## Record set
-------------------------

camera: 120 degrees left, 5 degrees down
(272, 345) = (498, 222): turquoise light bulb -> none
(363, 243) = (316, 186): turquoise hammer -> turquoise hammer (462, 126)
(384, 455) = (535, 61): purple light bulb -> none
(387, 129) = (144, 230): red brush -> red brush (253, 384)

-------------------------

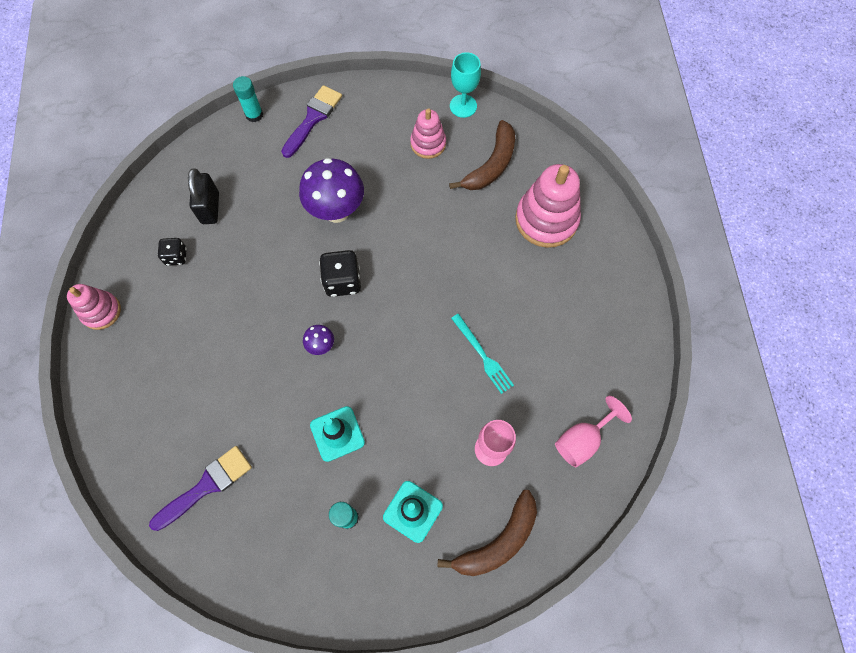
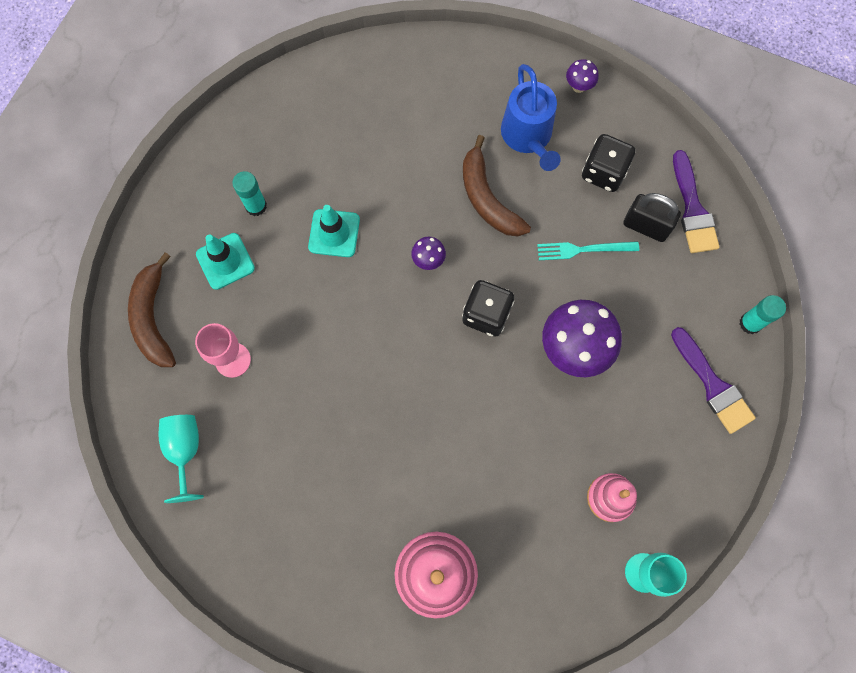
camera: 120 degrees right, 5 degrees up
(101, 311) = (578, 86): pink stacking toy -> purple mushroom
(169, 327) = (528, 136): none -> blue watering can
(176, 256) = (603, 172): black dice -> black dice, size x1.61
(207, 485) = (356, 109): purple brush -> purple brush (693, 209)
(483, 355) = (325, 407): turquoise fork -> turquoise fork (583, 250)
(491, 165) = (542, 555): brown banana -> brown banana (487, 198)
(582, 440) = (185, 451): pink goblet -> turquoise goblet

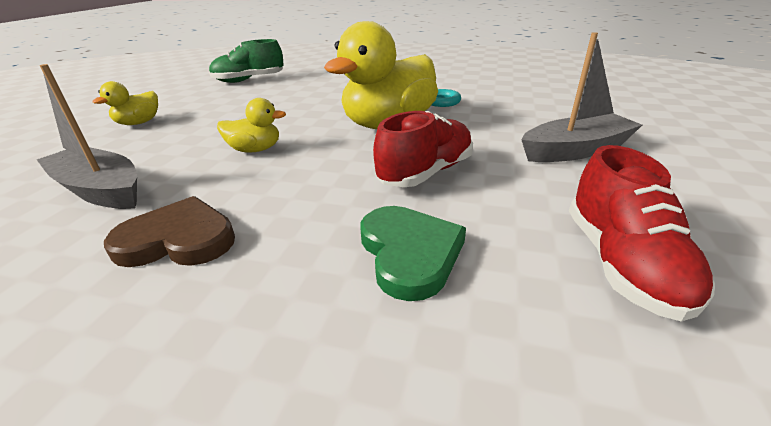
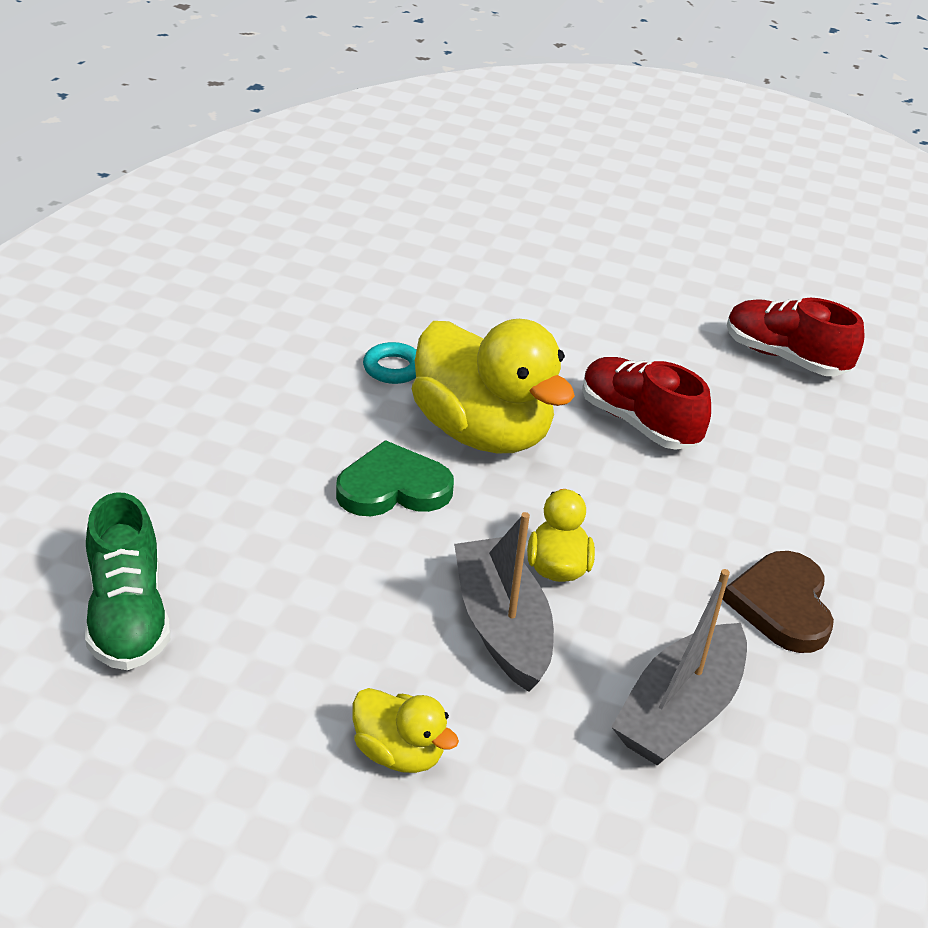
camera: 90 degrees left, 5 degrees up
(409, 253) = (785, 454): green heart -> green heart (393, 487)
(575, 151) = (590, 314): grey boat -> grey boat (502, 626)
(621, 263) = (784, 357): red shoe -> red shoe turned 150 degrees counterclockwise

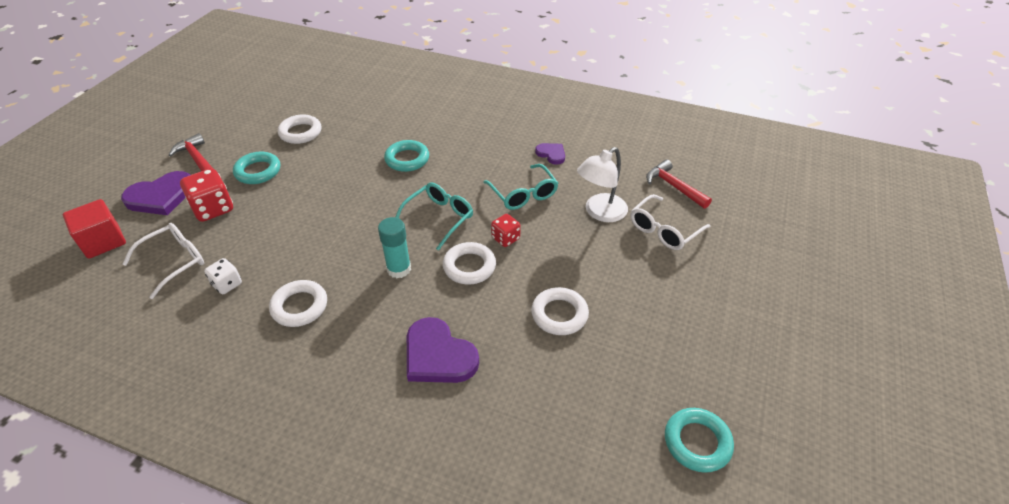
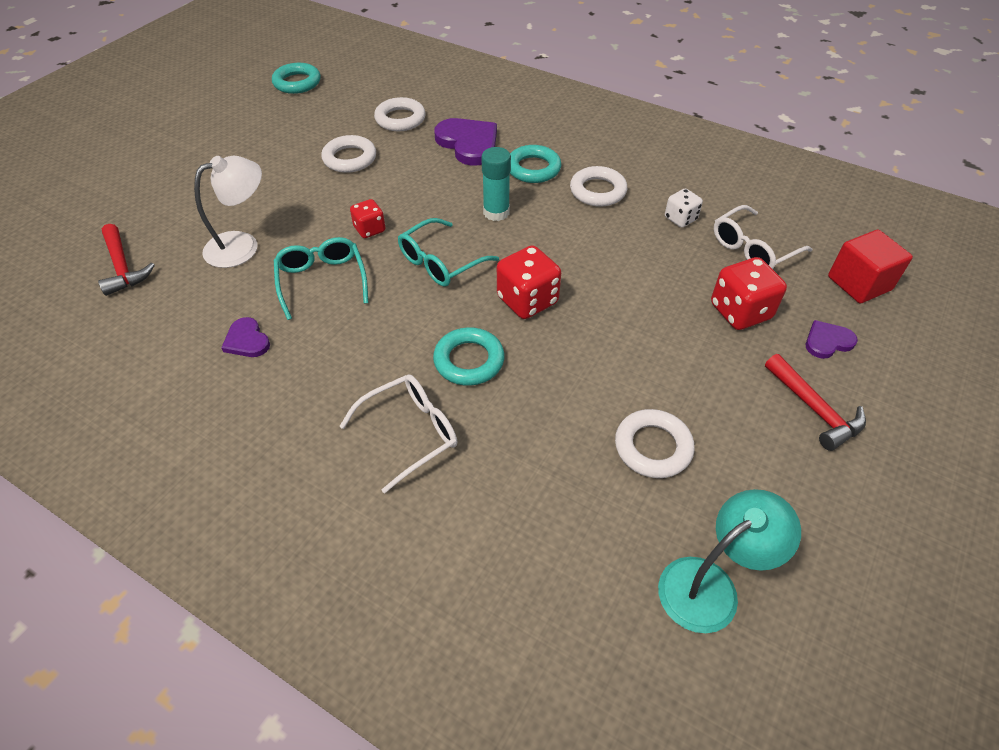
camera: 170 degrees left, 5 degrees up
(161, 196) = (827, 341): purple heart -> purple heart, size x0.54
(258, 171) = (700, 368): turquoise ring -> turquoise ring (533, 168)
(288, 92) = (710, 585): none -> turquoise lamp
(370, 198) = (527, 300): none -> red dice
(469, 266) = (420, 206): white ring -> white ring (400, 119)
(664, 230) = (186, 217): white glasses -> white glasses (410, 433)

-------------------------

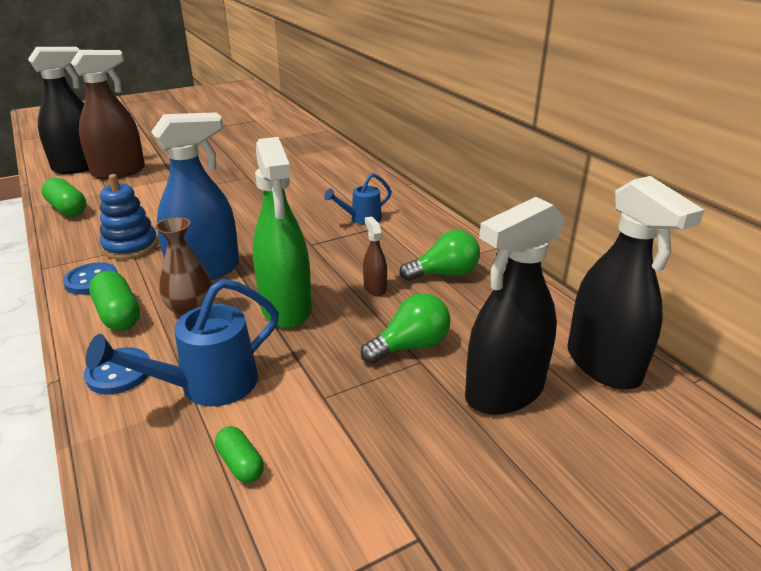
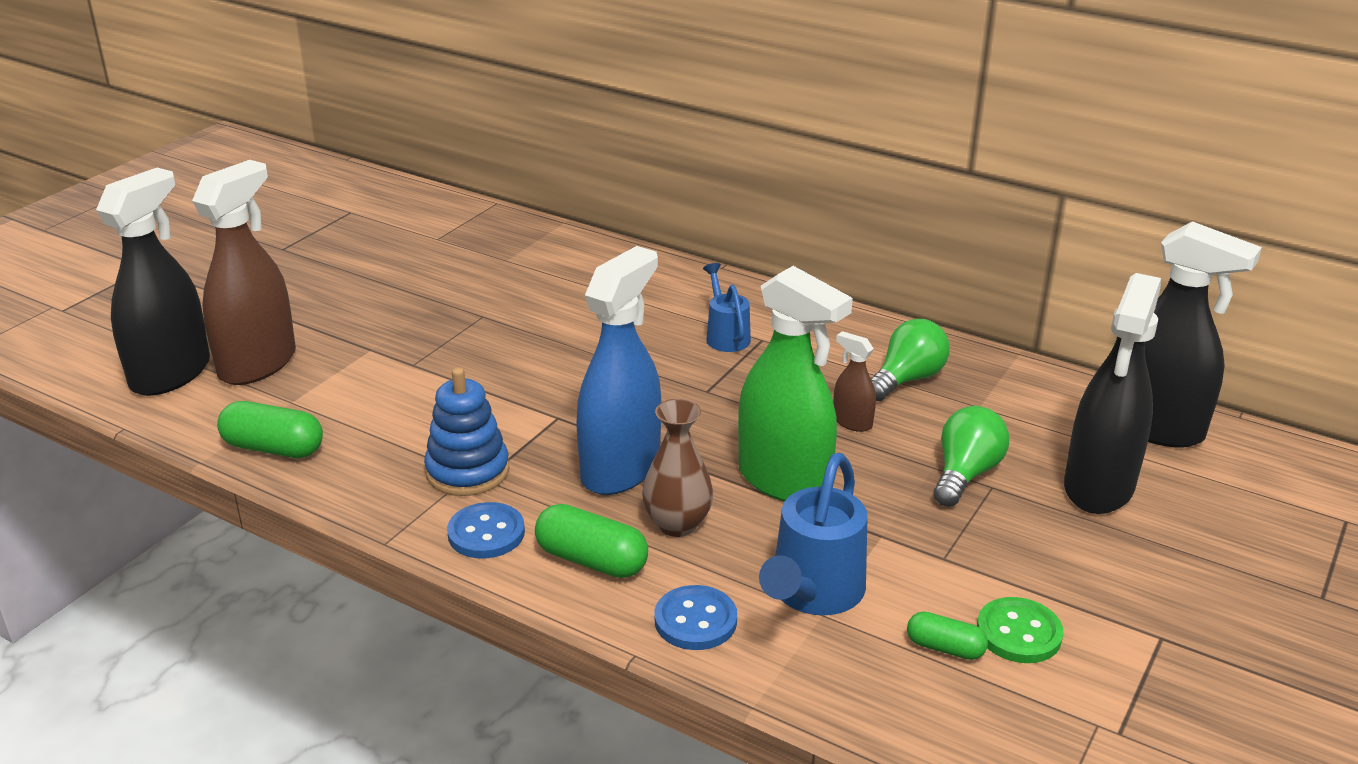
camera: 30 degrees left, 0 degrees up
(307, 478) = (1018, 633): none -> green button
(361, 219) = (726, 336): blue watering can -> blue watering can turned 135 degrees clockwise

-------------------------

## What is required
Among the entries above, find the line with "camera: 120 degrees left, 5 degrees down" and the line with "(387, 129) = (144, 230): red"; give again exactly these two lines and all lines between them.

## Exercise output
camera: 120 degrees left, 5 degrees down
(272, 345) = (498, 222): turquoise light bulb -> none
(363, 243) = (316, 186): turquoise hammer -> turquoise hammer (462, 126)
(384, 455) = (535, 61): purple light bulb -> none
(387, 129) = (144, 230): red brush -> red brush (253, 384)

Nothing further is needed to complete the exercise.